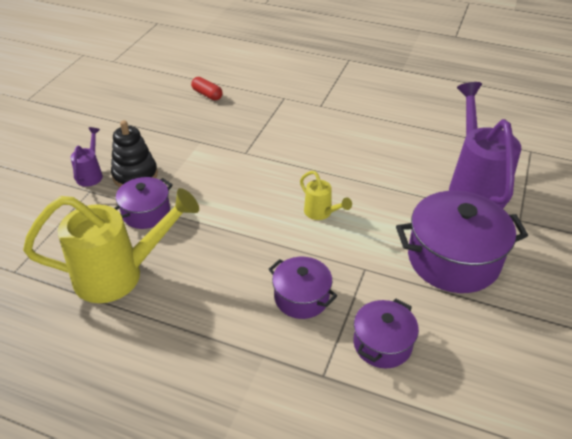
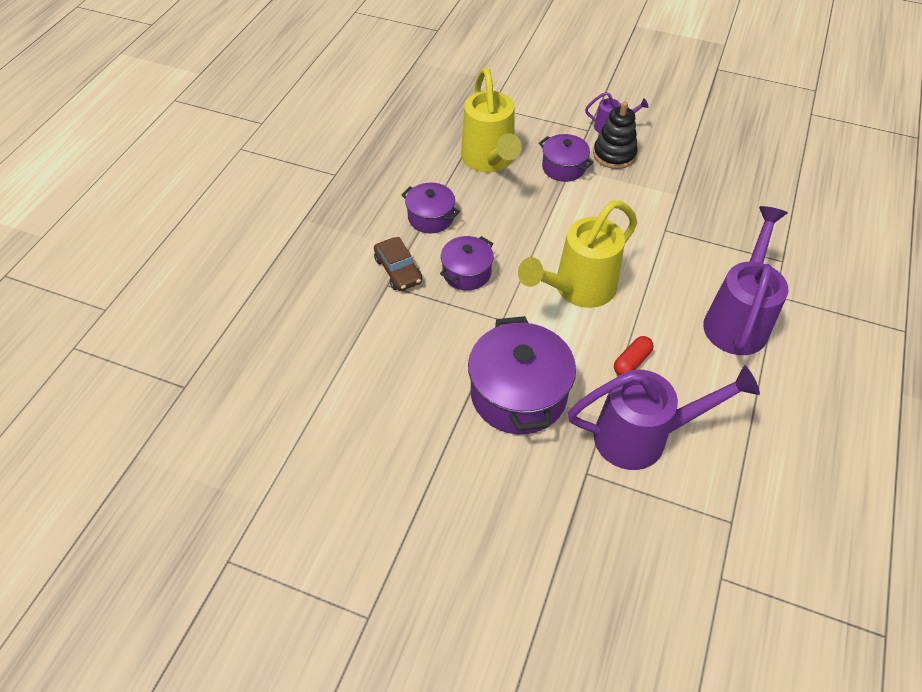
camera: 90 degrees right, 10 degrees up
(207, 94) = (767, 193): red capsule -> red capsule (631, 361)
(299, 365) = (398, 270): none -> brown car
(321, 213) = (577, 290): yellow watering can -> yellow watering can, size x2.14
(346, 126) = (737, 319): none -> purple watering can
(382, 344) = (415, 325): purple pot -> purple pot (431, 217)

----------------------------------------

AIM OF THE TASK — For every line in the data above that has the string "purple", return that line.

FINAL ANSWER —
(346, 126) = (737, 319): none -> purple watering can
(382, 344) = (415, 325): purple pot -> purple pot (431, 217)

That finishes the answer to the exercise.